Material to process ->
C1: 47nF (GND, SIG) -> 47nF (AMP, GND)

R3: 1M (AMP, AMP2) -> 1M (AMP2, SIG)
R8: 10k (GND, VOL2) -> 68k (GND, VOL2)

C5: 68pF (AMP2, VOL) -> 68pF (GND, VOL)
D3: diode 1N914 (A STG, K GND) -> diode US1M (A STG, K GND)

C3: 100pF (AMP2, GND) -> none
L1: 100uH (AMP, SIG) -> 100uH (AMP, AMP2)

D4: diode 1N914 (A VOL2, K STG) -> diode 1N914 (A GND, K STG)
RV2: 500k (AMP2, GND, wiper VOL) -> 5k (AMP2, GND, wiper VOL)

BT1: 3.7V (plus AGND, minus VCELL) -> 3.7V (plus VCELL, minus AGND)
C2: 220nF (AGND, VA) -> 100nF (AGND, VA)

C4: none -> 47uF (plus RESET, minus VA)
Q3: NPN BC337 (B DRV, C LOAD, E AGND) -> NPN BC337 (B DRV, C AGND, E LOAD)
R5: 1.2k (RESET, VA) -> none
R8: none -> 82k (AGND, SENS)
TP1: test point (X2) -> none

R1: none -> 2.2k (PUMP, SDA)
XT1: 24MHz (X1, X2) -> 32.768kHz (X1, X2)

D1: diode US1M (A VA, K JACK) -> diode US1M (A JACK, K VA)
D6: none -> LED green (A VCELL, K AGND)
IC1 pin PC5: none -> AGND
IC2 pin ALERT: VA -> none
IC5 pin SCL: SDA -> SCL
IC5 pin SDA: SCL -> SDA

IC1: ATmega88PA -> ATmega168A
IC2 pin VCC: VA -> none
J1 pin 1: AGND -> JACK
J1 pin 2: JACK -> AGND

Task -> Could you return all of the entries exactly as they stand?

Result below ->
C1: 47nF (GND, SIG) -> 47nF (AMP, GND)

R3: 1M (AMP, AMP2) -> 1M (AMP2, SIG)
R8: 10k (GND, VOL2) -> 68k (GND, VOL2)

C5: 68pF (AMP2, VOL) -> 68pF (GND, VOL)
D3: diode 1N914 (A STG, K GND) -> diode US1M (A STG, K GND)

C3: 100pF (AMP2, GND) -> none
L1: 100uH (AMP, SIG) -> 100uH (AMP, AMP2)

D4: diode 1N914 (A VOL2, K STG) -> diode 1N914 (A GND, K STG)
RV2: 500k (AMP2, GND, wiper VOL) -> 5k (AMP2, GND, wiper VOL)

BT1: 3.7V (plus AGND, minus VCELL) -> 3.7V (plus VCELL, minus AGND)
C2: 220nF (AGND, VA) -> 100nF (AGND, VA)

C4: none -> 47uF (plus RESET, minus VA)
Q3: NPN BC337 (B DRV, C LOAD, E AGND) -> NPN BC337 (B DRV, C AGND, E LOAD)
R5: 1.2k (RESET, VA) -> none
R8: none -> 82k (AGND, SENS)
TP1: test point (X2) -> none

R1: none -> 2.2k (PUMP, SDA)
XT1: 24MHz (X1, X2) -> 32.768kHz (X1, X2)

D1: diode US1M (A VA, K JACK) -> diode US1M (A JACK, K VA)
D6: none -> LED green (A VCELL, K AGND)
IC1 pin PC5: none -> AGND
IC2 pin ALERT: VA -> none
IC5 pin SCL: SDA -> SCL
IC5 pin SDA: SCL -> SDA

IC1: ATmega88PA -> ATmega168A
IC2 pin VCC: VA -> none
J1 pin 1: AGND -> JACK
J1 pin 2: JACK -> AGND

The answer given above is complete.